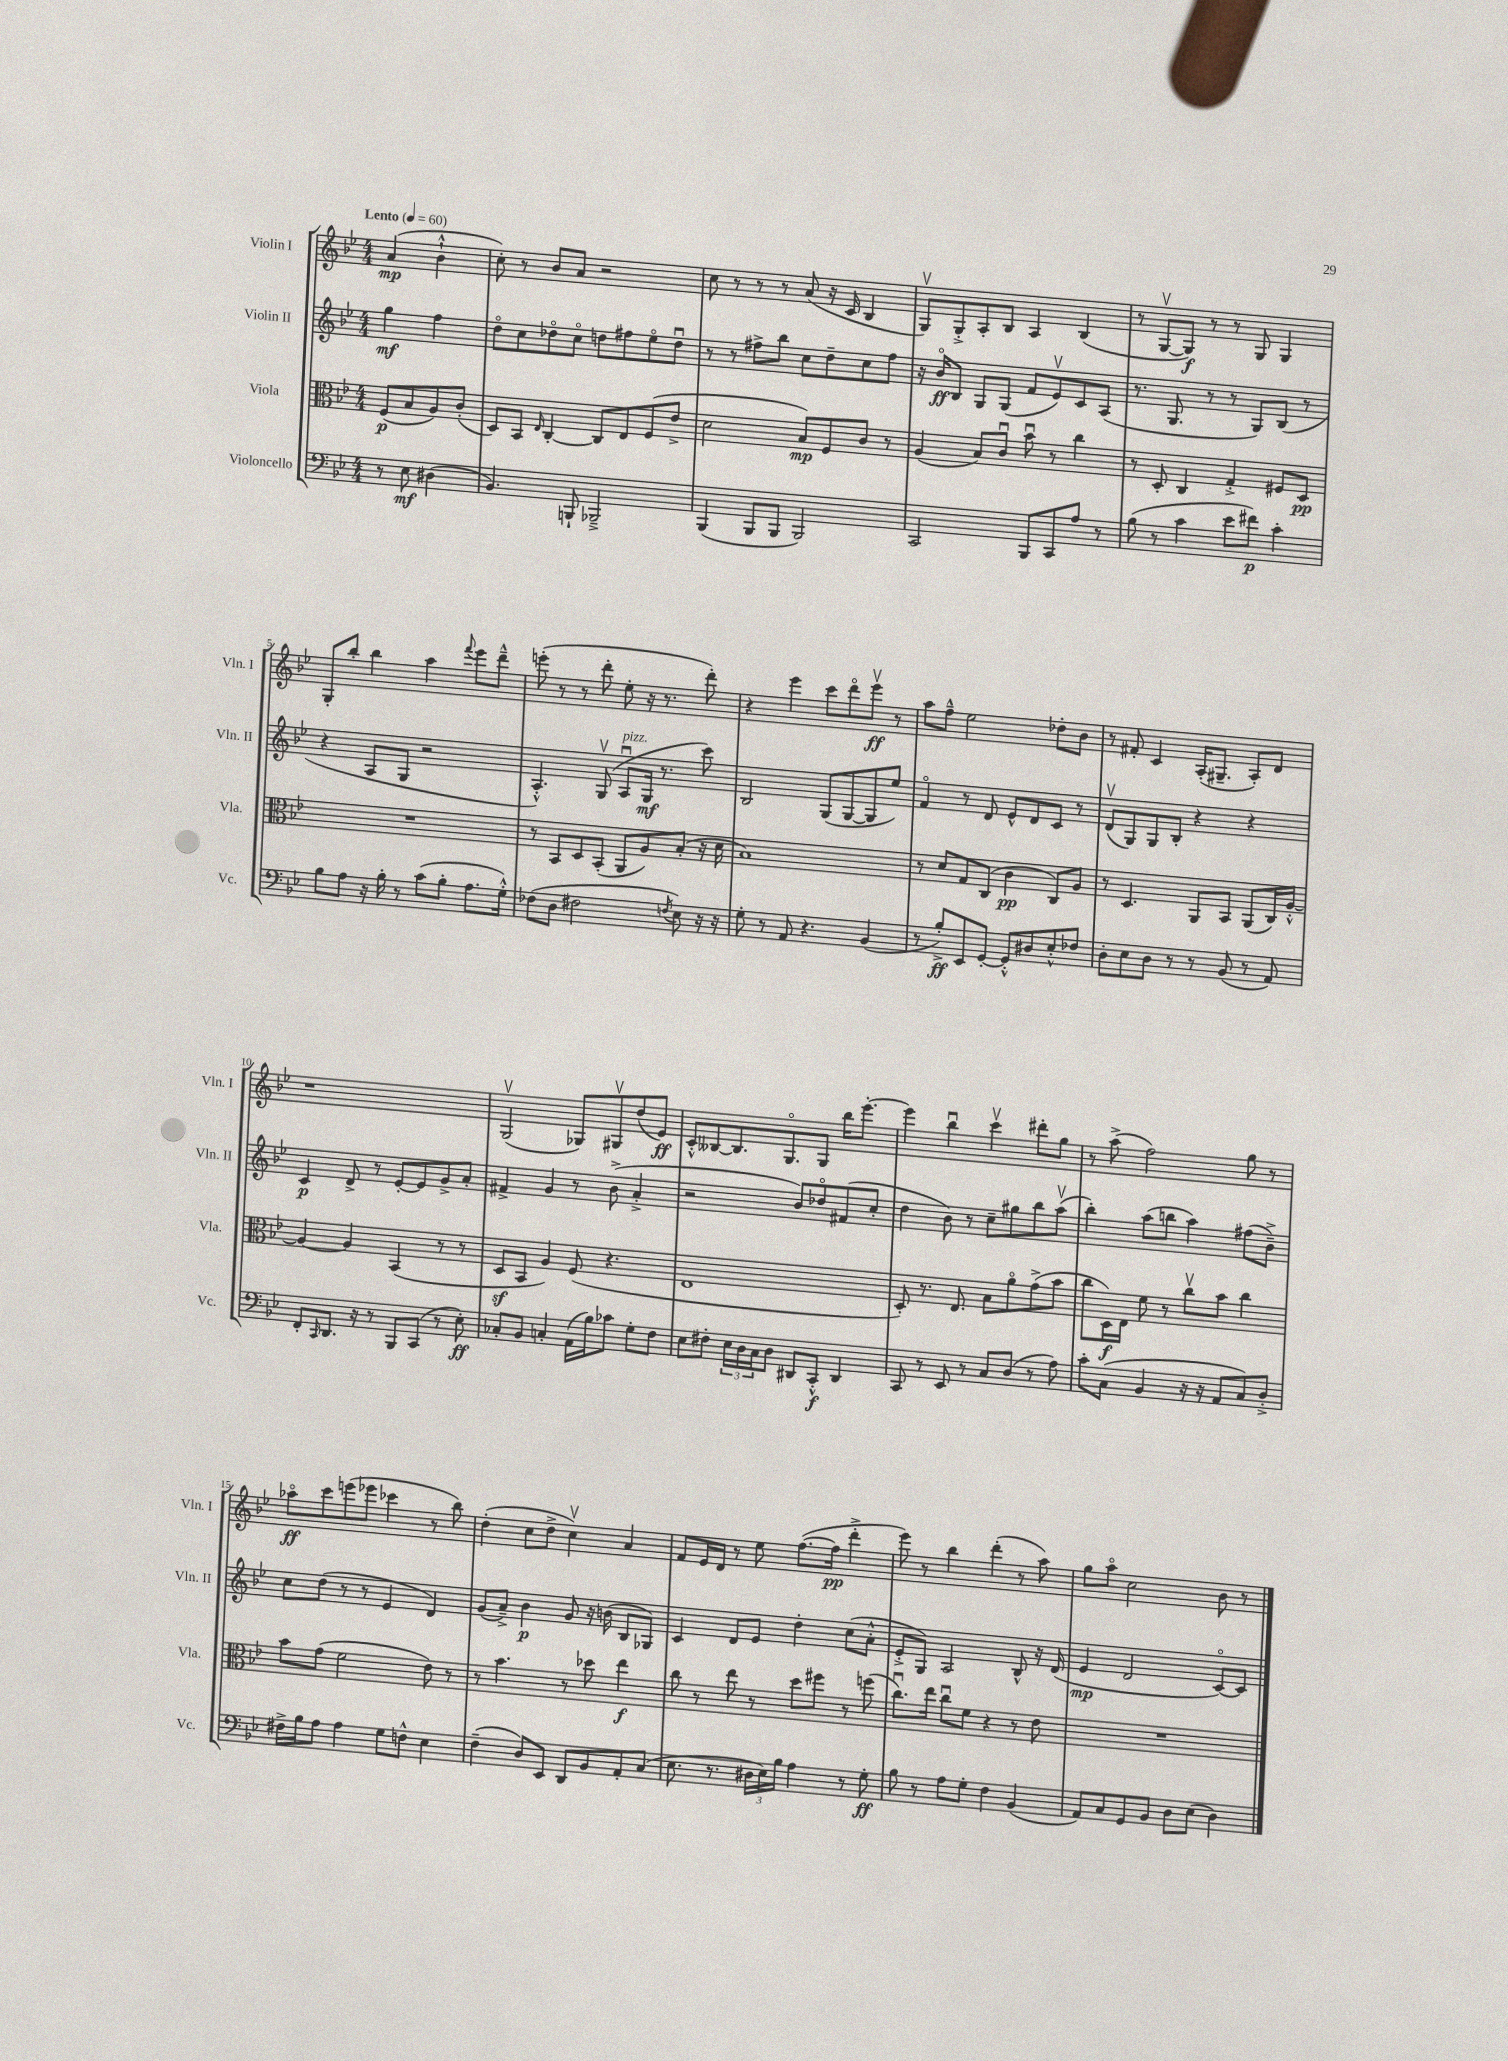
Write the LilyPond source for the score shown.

<<
\new StaffGroup <<
\new Staff = "s0" \with { instrumentName = "Violin I" shortInstrumentName = "Vln. I" } {
    \clef treble \key bes \major \numericTimeSignature \time 4/4 \partial 2 \tempo "Lento" 4 = 60
    a'4\mp( bes'4-!-^ |
    c''8-.) r8 bes'8 a'8 r2 |
    c''8 r8 r8 r8 a'8( r16 c'16 bes4 |
    g8\upbow) g8-.-> a8-. bes8 a4 bes4( |
    r8 g8~\upbow g8\f) r8 r8 g8 g4 |
    g8-. bes''8-. bes''4 a''4 \appoggiatura { f'''8 } ees'''8 d'''8---^ |
    e'''8-.( r8 r8 d'''8-. ees''8-. r16 r8. d'''8-.) |
    r4 ees'''4 c'''8 d'''8\flageolet ees'''8\upbow\ff r8 |
    a''8 f''8---^ ees''2 des''8-. bes'8 |
    r8 fis'8-. c'4 a16-.( gis8.-- a8-.) d'8 |
    r1 |
    g2\upbow( ges8) gis8\upbow d''8( ees'8\ff) |
    c'8-.-^ beses8~ beses8. g8.\flageolet g8 bes''16 ees'''8.~-. |
    ees'''4 bes''4\downbow c'''4\upbow dis'''8-. g''8 |
    r8 a''8->( f''2) g''8 r8 |
    aes''8\flageolet\ff c'''8 e'''8( ees'''8 ces'''4 r8 bes''8) |
    d''4-.( c''8 d''8-> c''4\upbow) a'4 |
    f'8 ees'16 d'16 r8 ees''8 f''8.~( f''16\pp d'''4-.-> |
    ees'''8) r8 bes''4 d'''4-.( r8 a''8) |
    g''8 a''8\flageolet c''2 bes'8 r8 \bar "|." |
}
\new Staff = "s1" \with { instrumentName = "Violin II" shortInstrumentName = "Vln. II" } {
    \clef treble \key bes \major \numericTimeSignature \time 4/4 \partial 2
    g''4\mf f''4 |
    d''8\flageolet c''8 des''8\flageolet c''8\flageolet d''8 fis''8 ees''8\flageolet d''8\downbow |
    r8 r8 fis''8-> bes''8 c''8 d''8-- c''8 fis''8 |
    r16 bes'16\flageolet\ff bes8 g8 g8( f'8 ees'8\upbow) c'8 a8( |
    r8. g8. r8 r8 g8) bes8( r8 |
    r4 a8 g8 r2 |
    a4.-.-^) g8\upbow( a8\downbow^\markup { \italic "pizz." } g16\mf r8. c'''8) |
    bes2 g8( g8~ g8 ees''8) |
    f'4\flageolet r8 d'8 ees'8-^ d'8 c'8 r8 |
    d'8\upbow( g8) g8 bes8-. r4 r4 |
    c'4\p d'8-> r8 ees'8~-. ees'8 g'8-> a'8-. |
    fis'4-> g'4 r8 bes'8->( a'4-.-> |
    r2 bes'8) des''8\flageolet fis'8( c''8-. |
    d''4 bes'8) r8 c''8-- gis''8 bes''8 a''8\upbow( |
    bes''4-.) a''8( b''8 a''4) fis''8( bes'8--->) |
    c''8 d''8( r8 r8 ees'4 d'4) |
    g'8( a'8--->) bes'4\p g'8 r16 b'16( bes8 ges8) |
    c'4 d'8 ees'8 d''4-. c''8( a'8-.-^ |
    ees'8-.-> g8) a2 bes8-^ r16 d'16( |
    ees'4\mp d'2 c'8~\flageolet) c'8 \bar "|." |
}
\new Staff = "s2" \with { instrumentName = "Viola" shortInstrumentName = "Vla." } {
    \clef alto \key bes \major \numericTimeSignature \time 4/4 \partial 2
    f8\p( bes8 a8) c'8-.( |
    d8) bes,8 \grace { ees16 } c4~-. c8 ees8 f8( ees'8-> |
    d'2 bes8\mp) f8 c'8 r8 |
    a4( bes8) c'8\downbow bes'8\downbow r8 c''4 |
    r8 d8-. c4 g4-.-> fis8 d8\pp |
    R1 |
    r8 bes,8 d8 bes,8-.( a,8 a8) bes8-.( r16 d'16 |
    bes1) |
    r8 d'8 g8 c8( c'4\pp c8) a8 |
    r8 d4. a,8 bes,8 a,8( c16) a16~-.-^ |
    a4~ a4 bes,4( r8 r8 |
    d8\sf bes,8 a4) f8( r4. |
    ees1 |
    d8-.) r8. ees8. bes8 a'8\flageolet g'8->( bes'8 |
    c''8 d16\f) ees16 f'8 r8 c''8\upbow bes'8 c''4 |
    bes'8 g'8( f'2 ees'8) r8 |
    r8 bes'4. r8 des''8 ees''4\f |
    c''8 r8 ees''8 r8 d''8 fis''8 r8 f''8( |
    c''8.\downbow) ees''16 c''8\downbow f'8 r4 r8 ees'8 |
    R1 \bar "|." |
}
\new Staff = "s3" \with { instrumentName = "Violoncello" shortInstrumentName = "Vc." } {
    \clef bass \key bes \major \numericTimeSignature \time 4/4 \partial 2
    r8 ees8\mf dis4( |
    bes,4.) b,,8-! bes,,2---> |
    bes,,4( bes,,8 bes,,8 bes,,2) |
    c,2 bes,,8 c,8 a8 r8 |
    bes8( r8 c'4 ees'8 fis'8\p) c'4-. |
    bes8 a8 r16 bes16-. r8 c'8( bes8-. a8. g16-.-^) |
    fes8( d8 fis2 \acciaccatura { f8 } ees8) r16 r16 |
    g8-. r8 a,8 r4. bes,4( |
    r8 bes8-.->\ff) ees,8 g,8~-. g,8-.-^ dis8 ees8-.-^ fes8 |
    d8-. ees8 d8 r8 r8 bes,8( r8 a,8) |
    f,8-. \grace { c,16 } d,8. r16 r8 bes,,8 c,8( r8 ees8-.\ff) |
    ces8-. bes,8 c4-. a,16( bes16) ces'8 g8-. f8 |
    ees8 fis8-. \tuplet 3/2 { ees16 d16 c16 } d8 dis,8 c,8-.-^\f dis,4 |
    c,8 r8 ees,8 r8 c8 d8( r8 a8) |
    c'8-. c8( bes,4 r16 r16 a,8 c8) d8-.-> |
    fis16-> bes16 a8 a4 g8 f8-^ ees4 |
    f4--( d8) ees,8 d,8 bes,8 a,8-. c8( |
    ees8. r8. \tuplet 3/2 { dis16 ees16) bes16 } a4 r8 g8-.\ff |
    bes8 r8 a8 g8-. f4 bes,4( |
    a,8) c8 g,8 bes,8 d8 ees8( d4) \bar "|." |
}
>>
>>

● **Work to do**
Identify every line in the entries above that contains the string "time", and copy each of those lines. Case counts, so uppercase and lowercase letters are not interchangeable.

● **Result**
    \clef treble \key bes \major \numericTimeSignature \time 4/4 \partial 2 \tempo "Lento" 4 = 60
    \clef treble \key bes \major \numericTimeSignature \time 4/4 \partial 2
    \clef alto \key bes \major \numericTimeSignature \time 4/4 \partial 2
    \clef bass \key bes \major \numericTimeSignature \time 4/4 \partial 2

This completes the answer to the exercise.